> **Exercise inputs**
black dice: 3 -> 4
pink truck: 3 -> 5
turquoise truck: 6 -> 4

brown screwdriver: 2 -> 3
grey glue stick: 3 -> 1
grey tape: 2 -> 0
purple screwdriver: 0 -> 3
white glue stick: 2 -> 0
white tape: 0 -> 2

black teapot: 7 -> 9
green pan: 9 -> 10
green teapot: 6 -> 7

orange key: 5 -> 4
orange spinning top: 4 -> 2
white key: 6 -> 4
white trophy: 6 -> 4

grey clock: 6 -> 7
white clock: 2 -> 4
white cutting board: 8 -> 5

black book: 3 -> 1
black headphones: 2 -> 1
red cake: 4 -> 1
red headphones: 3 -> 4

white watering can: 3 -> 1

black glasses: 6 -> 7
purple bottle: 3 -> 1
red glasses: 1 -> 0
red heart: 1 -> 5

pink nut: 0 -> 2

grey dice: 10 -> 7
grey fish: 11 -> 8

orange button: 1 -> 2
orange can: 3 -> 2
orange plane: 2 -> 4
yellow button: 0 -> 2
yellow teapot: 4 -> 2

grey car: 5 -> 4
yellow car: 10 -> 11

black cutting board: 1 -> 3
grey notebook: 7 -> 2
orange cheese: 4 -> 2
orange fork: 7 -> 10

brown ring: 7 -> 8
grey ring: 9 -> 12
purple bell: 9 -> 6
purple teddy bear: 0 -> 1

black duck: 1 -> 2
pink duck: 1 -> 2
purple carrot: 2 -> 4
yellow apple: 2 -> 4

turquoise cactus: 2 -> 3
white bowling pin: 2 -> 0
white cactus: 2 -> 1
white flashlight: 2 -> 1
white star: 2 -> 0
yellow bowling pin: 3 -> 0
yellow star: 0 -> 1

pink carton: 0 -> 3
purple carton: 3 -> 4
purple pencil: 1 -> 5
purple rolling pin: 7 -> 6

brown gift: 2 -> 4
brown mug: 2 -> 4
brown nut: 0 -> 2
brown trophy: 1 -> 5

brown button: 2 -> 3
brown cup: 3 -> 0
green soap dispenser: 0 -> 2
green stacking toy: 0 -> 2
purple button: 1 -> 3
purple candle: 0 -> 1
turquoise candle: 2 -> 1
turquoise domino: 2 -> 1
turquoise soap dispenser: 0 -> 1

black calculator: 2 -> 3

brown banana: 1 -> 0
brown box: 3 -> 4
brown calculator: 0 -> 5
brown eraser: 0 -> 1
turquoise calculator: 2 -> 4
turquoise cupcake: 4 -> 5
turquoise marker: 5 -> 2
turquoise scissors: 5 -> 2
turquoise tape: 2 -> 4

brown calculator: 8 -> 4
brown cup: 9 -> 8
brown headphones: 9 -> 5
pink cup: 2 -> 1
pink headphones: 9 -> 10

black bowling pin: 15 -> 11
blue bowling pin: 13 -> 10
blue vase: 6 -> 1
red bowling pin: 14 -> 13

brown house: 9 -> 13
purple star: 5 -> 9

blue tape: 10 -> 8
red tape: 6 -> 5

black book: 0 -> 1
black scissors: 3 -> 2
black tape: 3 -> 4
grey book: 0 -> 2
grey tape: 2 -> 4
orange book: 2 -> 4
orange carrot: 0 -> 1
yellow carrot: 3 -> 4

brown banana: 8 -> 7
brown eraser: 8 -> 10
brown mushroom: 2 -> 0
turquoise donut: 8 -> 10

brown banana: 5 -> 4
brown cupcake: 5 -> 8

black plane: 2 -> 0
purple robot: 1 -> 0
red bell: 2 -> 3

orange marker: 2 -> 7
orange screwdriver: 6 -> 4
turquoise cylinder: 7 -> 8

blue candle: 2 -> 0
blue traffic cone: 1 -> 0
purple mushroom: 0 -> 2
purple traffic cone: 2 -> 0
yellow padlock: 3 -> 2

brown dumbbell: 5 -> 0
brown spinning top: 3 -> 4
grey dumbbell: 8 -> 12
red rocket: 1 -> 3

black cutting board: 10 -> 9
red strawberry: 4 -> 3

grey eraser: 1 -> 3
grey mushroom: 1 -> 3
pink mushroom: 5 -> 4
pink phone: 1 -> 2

> **Problem to work on**
Take the lines above and print them exactly.

> **Output for this exercise**
black dice: 3 -> 4
pink truck: 3 -> 5
turquoise truck: 6 -> 4

brown screwdriver: 2 -> 3
grey glue stick: 3 -> 1
grey tape: 2 -> 0
purple screwdriver: 0 -> 3
white glue stick: 2 -> 0
white tape: 0 -> 2

black teapot: 7 -> 9
green pan: 9 -> 10
green teapot: 6 -> 7

orange key: 5 -> 4
orange spinning top: 4 -> 2
white key: 6 -> 4
white trophy: 6 -> 4

grey clock: 6 -> 7
white clock: 2 -> 4
white cutting board: 8 -> 5

black book: 3 -> 1
black headphones: 2 -> 1
red cake: 4 -> 1
red headphones: 3 -> 4

white watering can: 3 -> 1

black glasses: 6 -> 7
purple bottle: 3 -> 1
red glasses: 1 -> 0
red heart: 1 -> 5

pink nut: 0 -> 2

grey dice: 10 -> 7
grey fish: 11 -> 8

orange button: 1 -> 2
orange can: 3 -> 2
orange plane: 2 -> 4
yellow button: 0 -> 2
yellow teapot: 4 -> 2

grey car: 5 -> 4
yellow car: 10 -> 11

black cutting board: 1 -> 3
grey notebook: 7 -> 2
orange cheese: 4 -> 2
orange fork: 7 -> 10

brown ring: 7 -> 8
grey ring: 9 -> 12
purple bell: 9 -> 6
purple teddy bear: 0 -> 1

black duck: 1 -> 2
pink duck: 1 -> 2
purple carrot: 2 -> 4
yellow apple: 2 -> 4

turquoise cactus: 2 -> 3
white bowling pin: 2 -> 0
white cactus: 2 -> 1
white flashlight: 2 -> 1
white star: 2 -> 0
yellow bowling pin: 3 -> 0
yellow star: 0 -> 1

pink carton: 0 -> 3
purple carton: 3 -> 4
purple pencil: 1 -> 5
purple rolling pin: 7 -> 6

brown gift: 2 -> 4
brown mug: 2 -> 4
brown nut: 0 -> 2
brown trophy: 1 -> 5

brown button: 2 -> 3
brown cup: 3 -> 0
green soap dispenser: 0 -> 2
green stacking toy: 0 -> 2
purple button: 1 -> 3
purple candle: 0 -> 1
turquoise candle: 2 -> 1
turquoise domino: 2 -> 1
turquoise soap dispenser: 0 -> 1

black calculator: 2 -> 3

brown banana: 1 -> 0
brown box: 3 -> 4
brown calculator: 0 -> 5
brown eraser: 0 -> 1
turquoise calculator: 2 -> 4
turquoise cupcake: 4 -> 5
turquoise marker: 5 -> 2
turquoise scissors: 5 -> 2
turquoise tape: 2 -> 4

brown calculator: 8 -> 4
brown cup: 9 -> 8
brown headphones: 9 -> 5
pink cup: 2 -> 1
pink headphones: 9 -> 10

black bowling pin: 15 -> 11
blue bowling pin: 13 -> 10
blue vase: 6 -> 1
red bowling pin: 14 -> 13

brown house: 9 -> 13
purple star: 5 -> 9

blue tape: 10 -> 8
red tape: 6 -> 5

black book: 0 -> 1
black scissors: 3 -> 2
black tape: 3 -> 4
grey book: 0 -> 2
grey tape: 2 -> 4
orange book: 2 -> 4
orange carrot: 0 -> 1
yellow carrot: 3 -> 4

brown banana: 8 -> 7
brown eraser: 8 -> 10
brown mushroom: 2 -> 0
turquoise donut: 8 -> 10

brown banana: 5 -> 4
brown cupcake: 5 -> 8

black plane: 2 -> 0
purple robot: 1 -> 0
red bell: 2 -> 3

orange marker: 2 -> 7
orange screwdriver: 6 -> 4
turquoise cylinder: 7 -> 8

blue candle: 2 -> 0
blue traffic cone: 1 -> 0
purple mushroom: 0 -> 2
purple traffic cone: 2 -> 0
yellow padlock: 3 -> 2

brown dumbbell: 5 -> 0
brown spinning top: 3 -> 4
grey dumbbell: 8 -> 12
red rocket: 1 -> 3

black cutting board: 10 -> 9
red strawberry: 4 -> 3

grey eraser: 1 -> 3
grey mushroom: 1 -> 3
pink mushroom: 5 -> 4
pink phone: 1 -> 2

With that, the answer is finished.